WHAT TO WORK ON: Render the data from its start through the line containing "r8 r8 cis'''8 r8 d'''4-. |" as a JSON list of strings, one per line, with blank lines and the pictures left out.

RECORDS SUPPLIED:
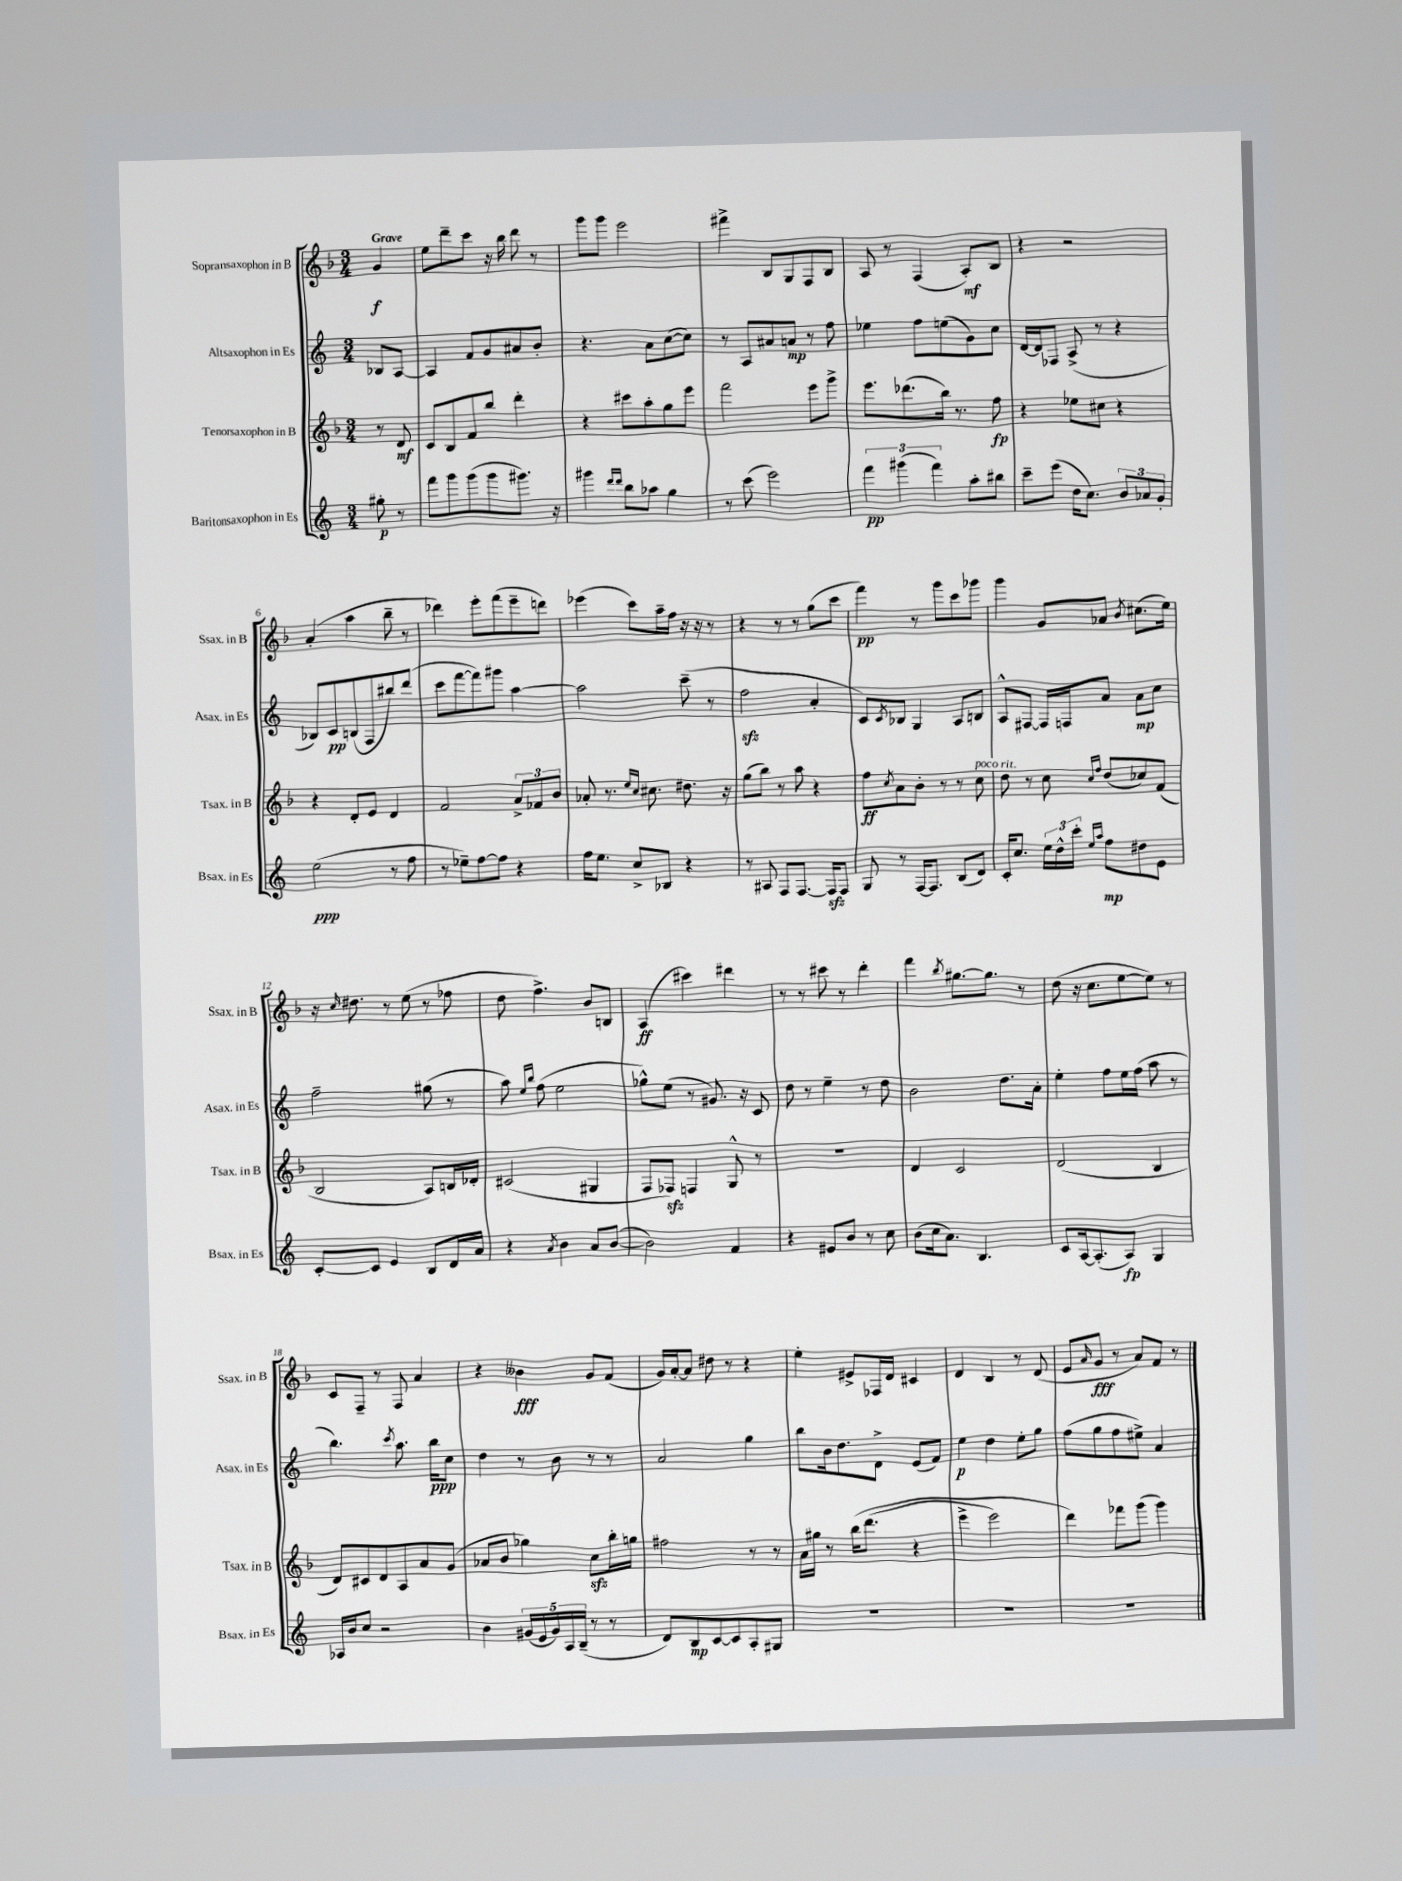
<<
\new StaffGroup <<
\new Staff = "s0" \with { instrumentName = "Sopransaxophon in B" shortInstrumentName = "Ssax. in B" } {
    \clef treble \key f \major \numericTimeSignature \time 3/4 \partial 4 \tempo "Grave"
    g'4\f |
    e''8 d'''8-- c'''8 r16 bes''16 d'''8 r8 |
    g'''8 g'''8 e'''2 |
    fis'''4-> bes8 g8 f8 bes8 |
    a8 r8 f4( a8-.\mf) bes8 |
    r4 r2 |
    a'4-.( a''4 bes''8-- r8 |
    des'''4) e'''8-. f'''8( e'''8-- d'''8) |
    ees'''4( c'''8) a''16-- f''16 r16 r16 r8 |
    r4 r8 r8 g''8( c'''8 |
    f'''4\pp) r8 g'''8 c'''8 ges'''8 |
    g'''4 g'8 aes'8 \acciaccatura { bes'8 } cis''8.( e''16) |
    r16 \grace { c''16 } dis''8. r8 e''8( r8 fes''8 |
    d''8 f''4.->) bes'8 b8 |
    a4\ff( cis'''4) dis'''4 |
    r8 r8 cis'''8 r8 d'''4-. |
    f'''4 \acciaccatura { bes''8 } gis''8.~ gis''8. r8 |
    d''8( r16 c''8. e''8~ e''8) r8 |
    c'8 f8-- r8 f8 a'4 |
    r4 beses'4\fff g'8 f'8( |
    g'16) a'16~-. a'8 dis''8 r8 r4 |
    e''4-. eis'8-> fes16 d'16 cis'4 |
    d'4 bes4 r8 d'8( |
    e'8 \grace { a'16 } g'8\fff r8 a'8) f'8 r8 \bar "|." |
}
\new Staff = "s1" \with { instrumentName = "Altsaxophon in Es" shortInstrumentName = "Asax. in Es" } {
    \clef treble \key c \major \numericTimeSignature \time 3/4 \partial 4
    bes8 a8~ |
    a4 f'8 g'8 ais'8 b'8-. |
    r4. a'8 c''8~( c''8) |
    r8 a8 ais'8 a'8\mp r8 f''8 |
    ees''4 f''8 e''8( g'8) c''8 |
    d'16~ d'16 fes8 a8->( r8 r4 |
    bes8) c'8\pp b8( f8 bis''8) d'''8( |
    c'''8 f'''8~ f'''8) gis'''8 a''4~ |
    a''2 c'''8--( r8 |
    f''2\sfz a'4-. |
    c'8) \acciaccatura { c'8 } bes8 g4 a8 b8 |
    a8-^ fis8~ fis16 f16 a'8 a'8\mp c''8 |
    f''2-- gis''8( r8 |
    a''8) \grace { e''16 b''16 } f''8( e''2 |
    ges''8-^) e''8( r8 gis'8.) r16 c'8 |
    d''8 r8 e''4-- r8 d''8 |
    b'2 d''8. a'16-. |
    e''4-. f''8 e''16 f''16( a''8 r8 |
    b''4.) \acciaccatura { c'''8 } a''8. b''16\ppp c''8 |
    d''4 r8 b'8 r8 r8 |
    a'2 g''4 |
    b''8 b'16 d''8. d'8-> e'8( f'8) |
    e''4\p d''4 e''8-. g''8 |
    f''8( g''8 f''8 eis''8->) a'4 \bar "|." |
}
\new Staff = "s2" \with { instrumentName = "Tenorsaxophon in B" shortInstrumentName = "Tsax. in B" } {
    \clef treble \key f \major \numericTimeSignature \time 3/4 \partial 4
    r8 d'8\mf |
    c'8 bes8 f'8 bes''8 d'''4-. |
    r4 cis'''8 a''8-. g''8 e'''8 |
    f'''2 e'''8 g'''8-> |
    e'''8. des'''8.( bes''16) r8. f''8\fp |
    r4 ees''8 cis''8 r4 |
    r4 d'8-. e'8 d'4 |
    f'2 \tuplet 3/2 { a'8-> fes'8 bes'8 } |
    aes'8-. r8. \grace { e''16 c''16 } cis''8. dis''8. r16 |
    g''8( bes''8) r8 a''8 r4 |
    f''8\ff \acciaccatura { c''8 } a'8 bes'8-. r8 r8 c''8^\markup { \italic "poco rit." } |
    d''8 r8 c''8 \grace { c''16 f''16 } d''8( ces''8) f'8( |
    bes2 a8) b16 des'16-. |
    cis'2( gis4 |
    f8 fes8\sfz) f4 g8-^ r8 |
    R2. |
    d'4 c'2 |
    d'2( bes4 |
    d'8) cis'8 d'8 a8 a'8 g'8( |
    aes'8 bes'8 ges''4) c''8\sfz bes''16-. g''16 |
    fis''2 r8 r8 |
    a'16 gis''16 r8 bes''16\( d'''8.( r4 |
    e'''4-> e'''2) |
    d'''4\) fes'''8 g'''8( g'''4) \bar "|." |
}
\new Staff = "s3" \with { instrumentName = "Baritonsaxophon in Es" shortInstrumentName = "Bsax. in Es" } {
    \clef treble \key c \major \numericTimeSignature \time 3/4 \partial 4
    gis''8-.\p r8 |
    f'''8 g'''8 g'''8( g'''8 gis'''8.) r16 |
    gis'''4 \grace { d'''16 d'''16 } b''8 aes''8 g''4 |
    r8 c'''8( e'''2) |
    \tuplet 3/2 { f'''4\pp gis'''4( f'''4) } a''8-. bis''8 |
    c'''8-- e'''8( d''16 c''8.) \tuplet 3/2 { b'8 aes'8 g'8-. } |
    e''2\ppp( r8 f''8 |
    r8 ees''8--) f''8~ f''8 r4 |
    f''16 e''8. c''8-> bes8 r4 |
    r8 ais8 f8 f8.~ f16\sfz f8 |
    g8 r8 f16~ f8. b8( d'8) |
    c'16-. c''8. \tuplet 3/2 { e''16 d''16-^ c'''16-. } \grace { e''16 a''16 } f''8\mp dis''8 e'8 |
    c'8~-. c'8 e'4 b8 d'16 a'16 |
    r4 \acciaccatura { a'8 } b'4 a'8 b'8~( |
    b'2) f'4 |
    r4 eis'8 b'8 r8 c''8 |
    b'8( c''16 a'8.) b4. |
    c'8 a16~ a8.-.( a8\fp) g4 |
    aes16 b'16 c''8 r2 |
    b'4 \tuplet 5/4 { gis'16( e'16 gis'16) a16 b16--( } r8 r8 |
    d'8) b8\mp c'8~ c'8 a8-. gis8 |
    R2. |
    R2. |
    R2. \bar "|." |
}
>>
>>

THE SOLUTION:
[
  "<<",
  "\\new StaffGroup <<",
  "\\new Staff = \"s0\" \\with { instrumentName = \"Sopransaxophon in B\" shortInstrumentName = \"Ssax. in B\" } {",
  "    \\clef treble \\key f \\major \\numericTimeSignature \\time 3/4 \\partial 4 \\tempo \"Grave\"",
  "    g'4\\f |",
  "    e''8 d'''8-- c'''8 r16 bes''16 d'''8 r8 |",
  "    g'''8 g'''8 e'''2 |",
  "    fis'''4-> bes8 g8 f8 bes8 |",
  "    a8 r8 f4( a8-.\\mf) bes8 |",
  "    r4 r2 |",
  "    a'4-.( a''4 bes''8-- r8 |",
  "    des'''4) e'''8-. f'''8( e'''8-- d'''8) |",
  "    ees'''4( c'''8) a''16-- f''16 r16 r16 r8 |",
  "    r4 r8 r8 g''8( c'''8 |",
  "    f'''4\\pp) r8 g'''8 c'''8 ges'''8 |",
  "    g'''4 g'8 aes'8 \\acciaccatura { bes'8 } cis''8.( e''16) |",
  "    r16 \\grace { c''16 } dis''8. r8 e''8( r8 fes''8 |",
  "    d''8 f''4.->) bes'8 b8 |",
  "    a4\\ff( cis'''4) dis'''4 |",
  "    r8 r8 cis'''8 r8 d'''4-. |"
]